Before and after images:

((

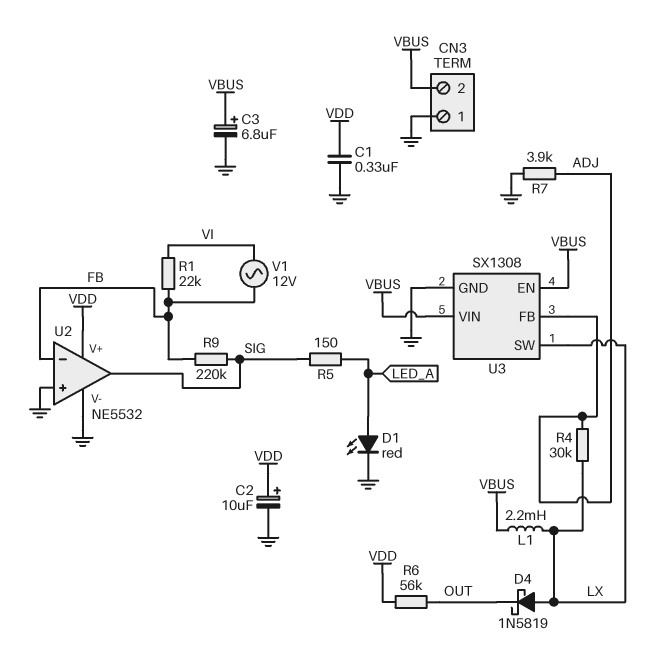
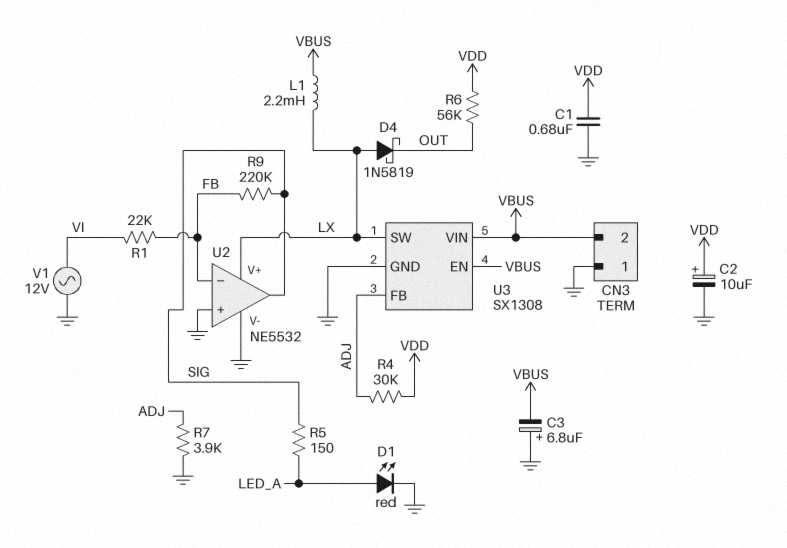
C1: 330nF (GND, VDD) -> 680nF (GND, VDD)
C3: 6.8uF (plus VBUS, minus GND) -> 6.8uF (plus GND, minus VBUS)
R4: 30k (ADJ, LX) -> 30k (ADJ, VDD)
U2 pin V+: VDD -> LX
V1: AC 12V (FB, VI) -> AC 12V (GND, VI)

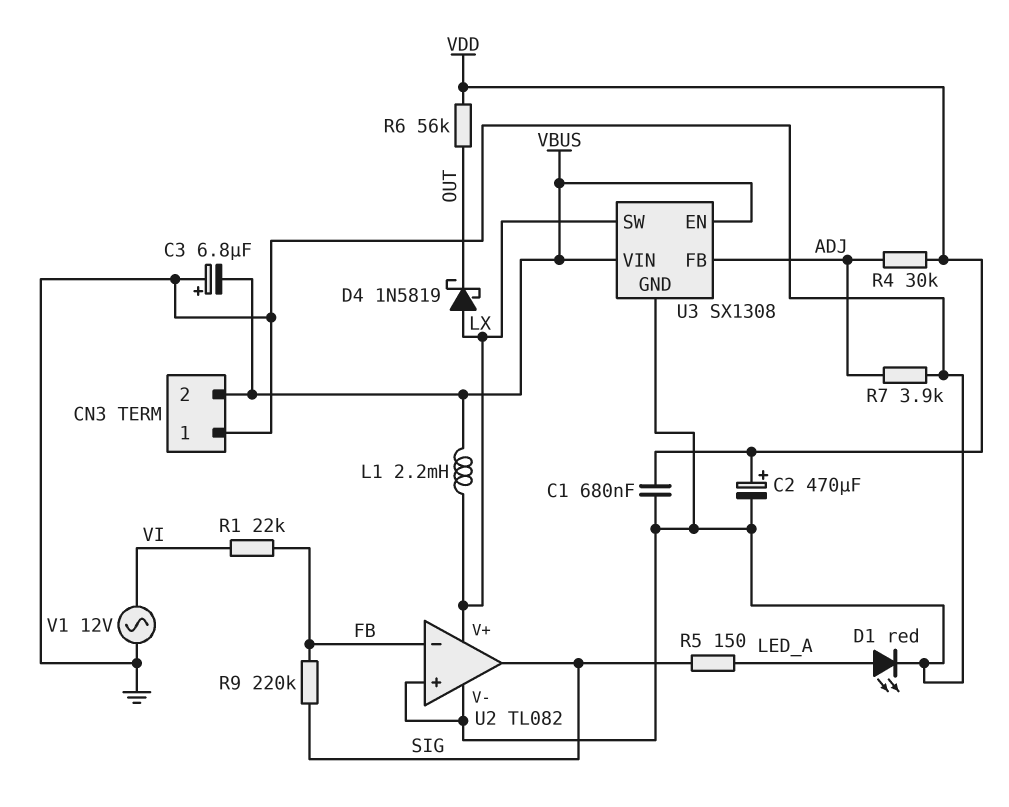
C2: 10uF (plus VDD, minus GND) -> 470uF (plus VDD, minus GND)
U2: NE5532 -> TL082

))

* Aim of the task:
The records above need to be copied exactly, with the pictures left out.

* Result for this task:
C1: 330nF (GND, VDD) -> 680nF (GND, VDD)
C3: 6.8uF (plus VBUS, minus GND) -> 6.8uF (plus GND, minus VBUS)
R4: 30k (ADJ, LX) -> 30k (ADJ, VDD)
U2 pin V+: VDD -> LX
V1: AC 12V (FB, VI) -> AC 12V (GND, VI)

C2: 10uF (plus VDD, minus GND) -> 470uF (plus VDD, minus GND)
U2: NE5532 -> TL082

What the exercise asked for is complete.